Stored records:
···

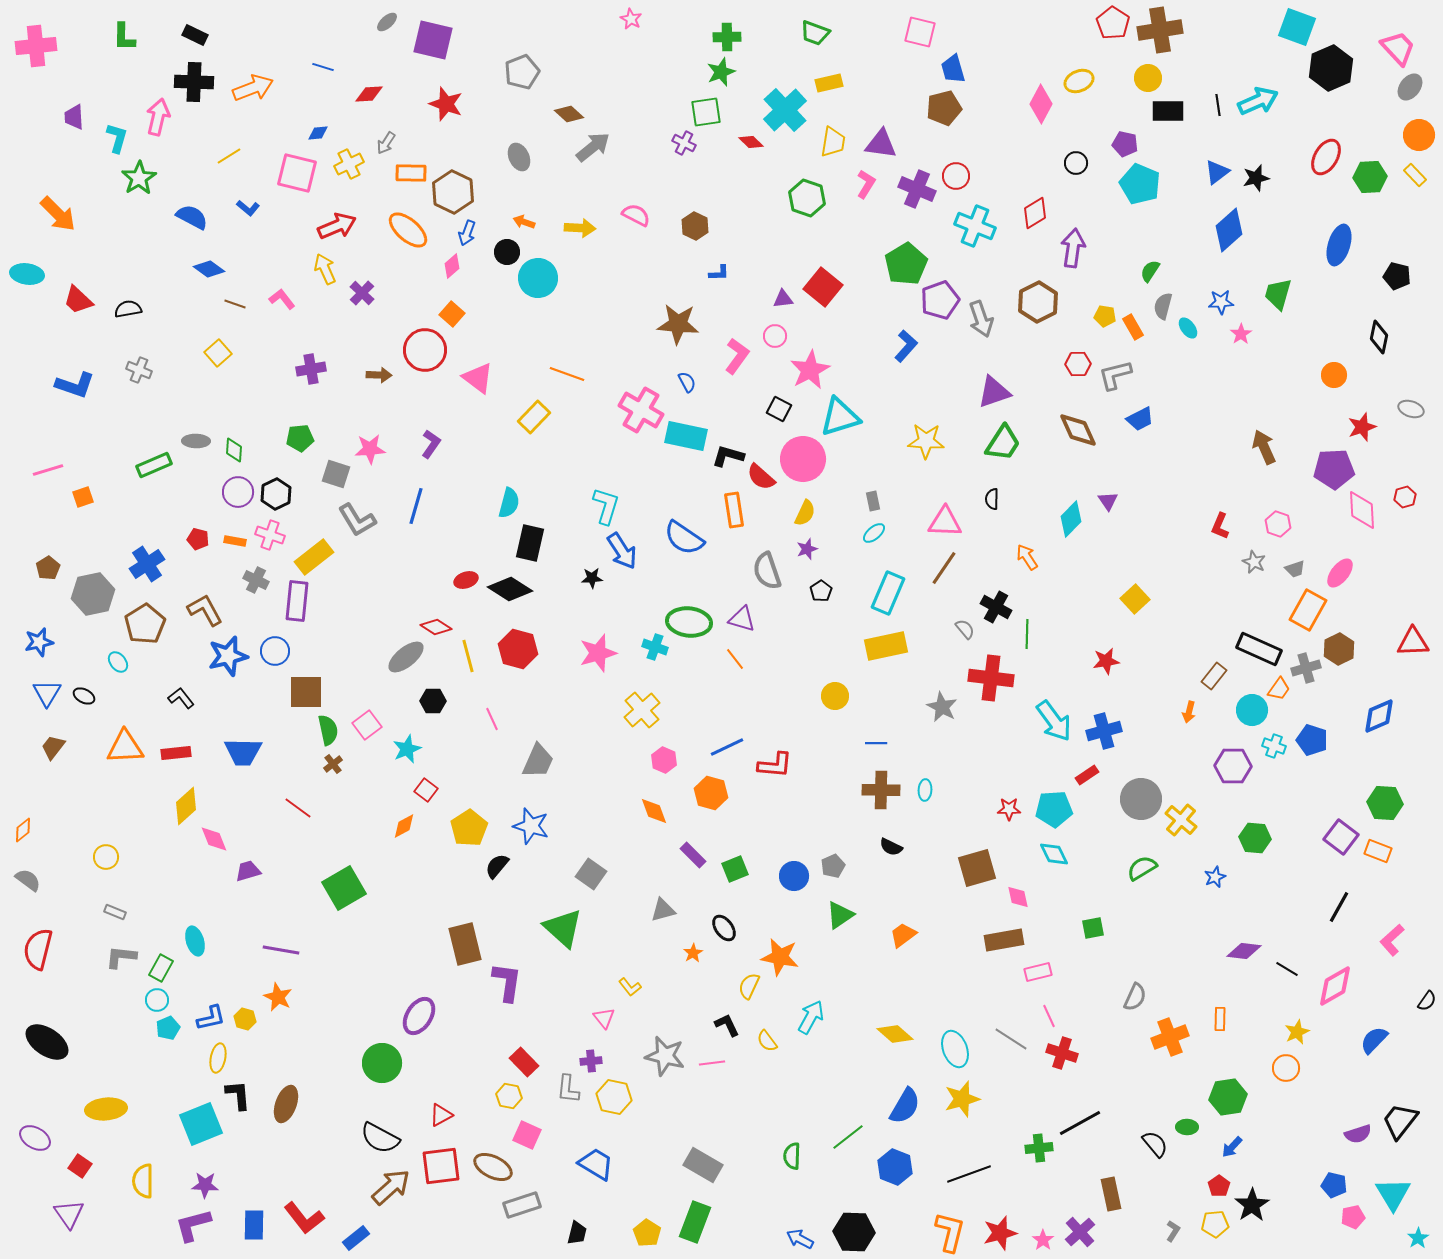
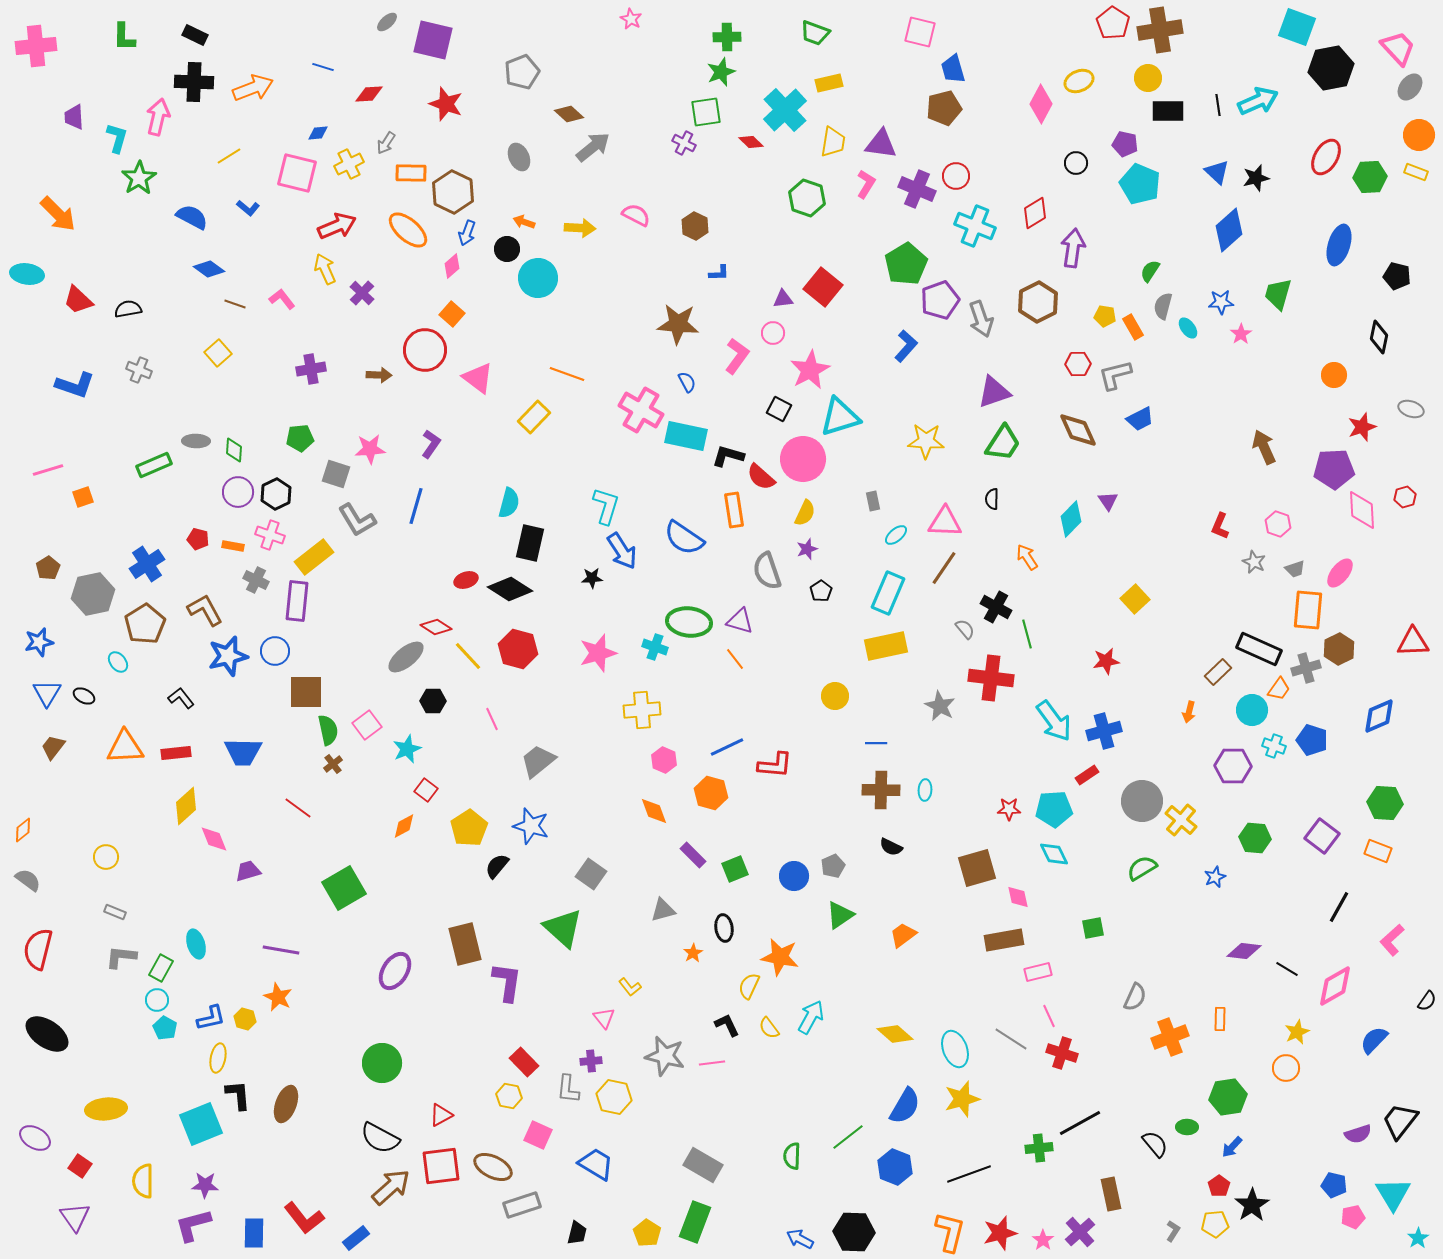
black hexagon at (1331, 68): rotated 12 degrees clockwise
blue triangle at (1217, 172): rotated 40 degrees counterclockwise
yellow rectangle at (1415, 175): moved 1 px right, 3 px up; rotated 25 degrees counterclockwise
black circle at (507, 252): moved 3 px up
pink circle at (775, 336): moved 2 px left, 3 px up
cyan ellipse at (874, 533): moved 22 px right, 2 px down
orange rectangle at (235, 541): moved 2 px left, 5 px down
orange rectangle at (1308, 610): rotated 24 degrees counterclockwise
purple triangle at (742, 619): moved 2 px left, 2 px down
green line at (1027, 634): rotated 16 degrees counterclockwise
yellow line at (468, 656): rotated 28 degrees counterclockwise
brown rectangle at (1214, 676): moved 4 px right, 4 px up; rotated 8 degrees clockwise
gray star at (942, 707): moved 2 px left, 1 px up
yellow cross at (642, 710): rotated 36 degrees clockwise
gray trapezoid at (538, 761): rotated 153 degrees counterclockwise
gray circle at (1141, 799): moved 1 px right, 2 px down
purple square at (1341, 837): moved 19 px left, 1 px up
black ellipse at (724, 928): rotated 28 degrees clockwise
cyan ellipse at (195, 941): moved 1 px right, 3 px down
purple ellipse at (419, 1016): moved 24 px left, 45 px up
cyan pentagon at (168, 1028): moved 3 px left; rotated 20 degrees counterclockwise
yellow semicircle at (767, 1041): moved 2 px right, 13 px up
black ellipse at (47, 1042): moved 8 px up
pink square at (527, 1135): moved 11 px right
purple triangle at (69, 1214): moved 6 px right, 3 px down
blue rectangle at (254, 1225): moved 8 px down
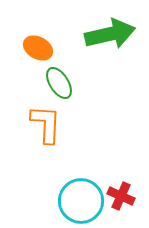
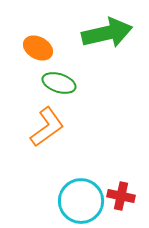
green arrow: moved 3 px left, 1 px up
green ellipse: rotated 40 degrees counterclockwise
orange L-shape: moved 1 px right, 3 px down; rotated 51 degrees clockwise
red cross: rotated 12 degrees counterclockwise
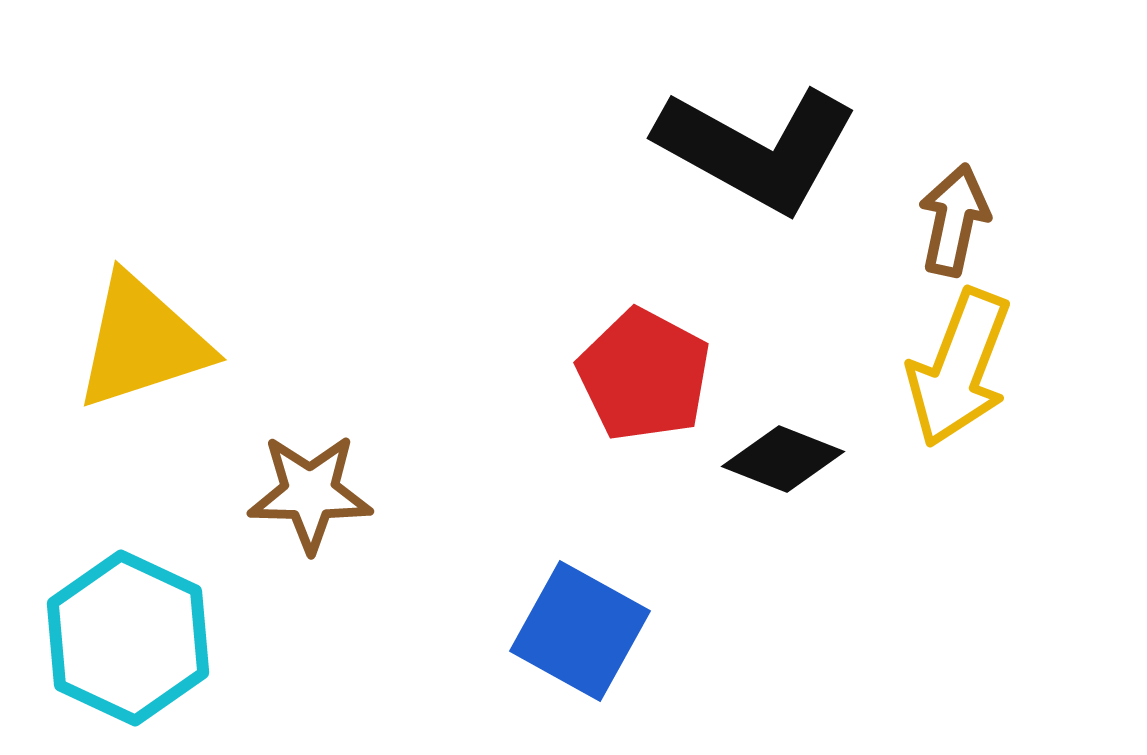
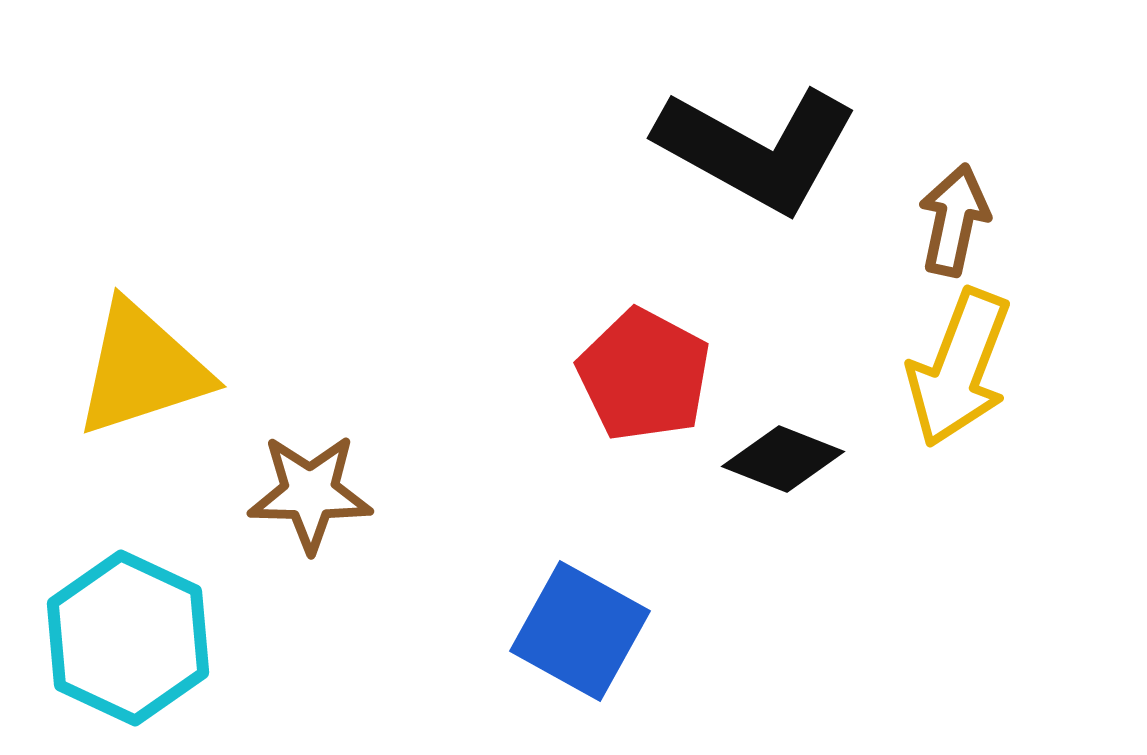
yellow triangle: moved 27 px down
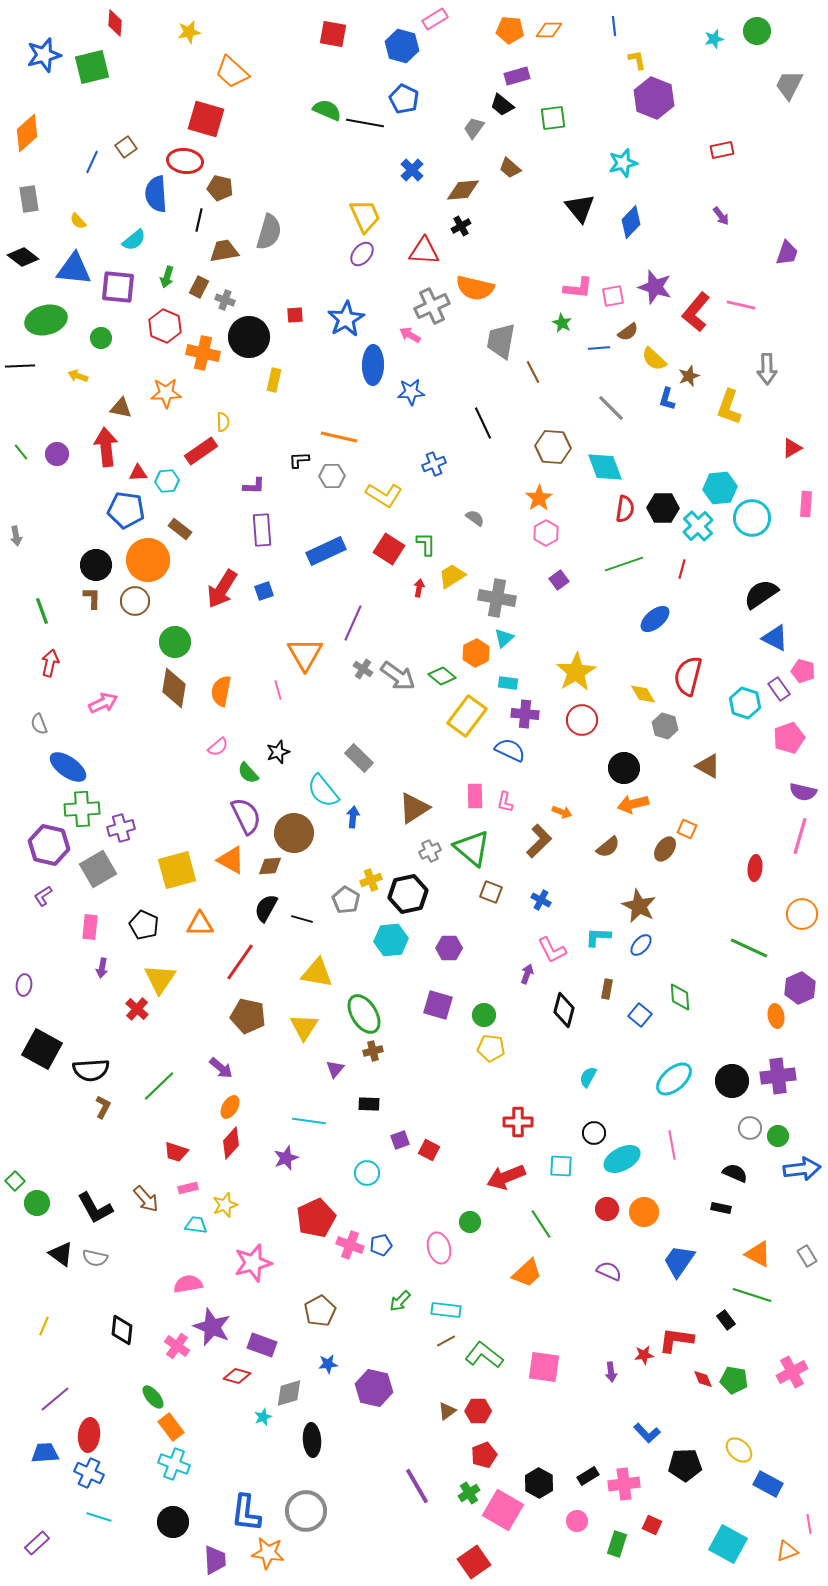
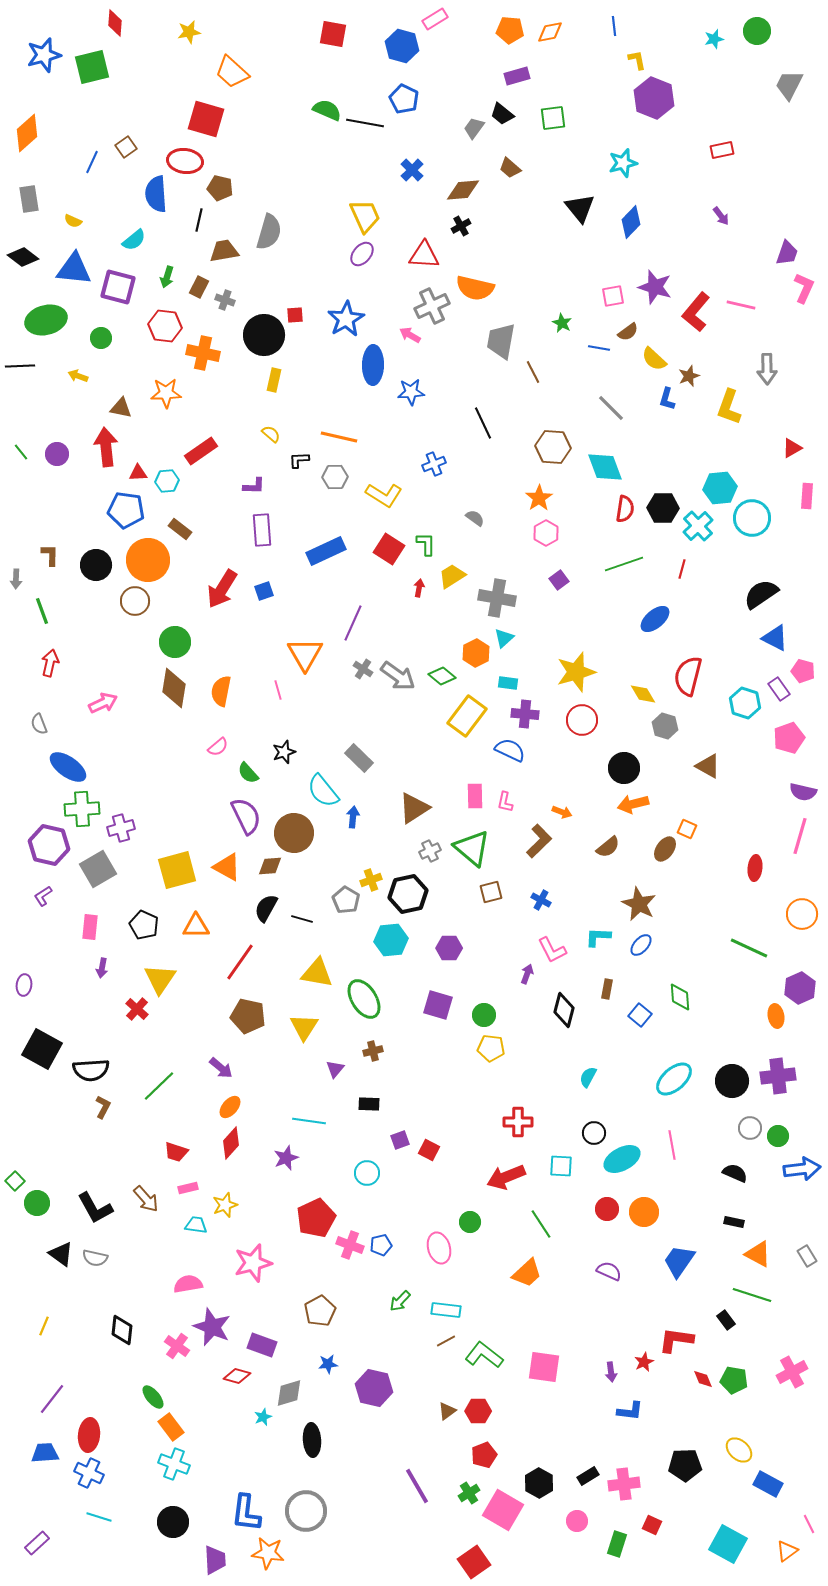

···

**Prompt**: Exactly how many lines in the records contain the string "blue"? Give that number alone.

**Reply to the task**: 2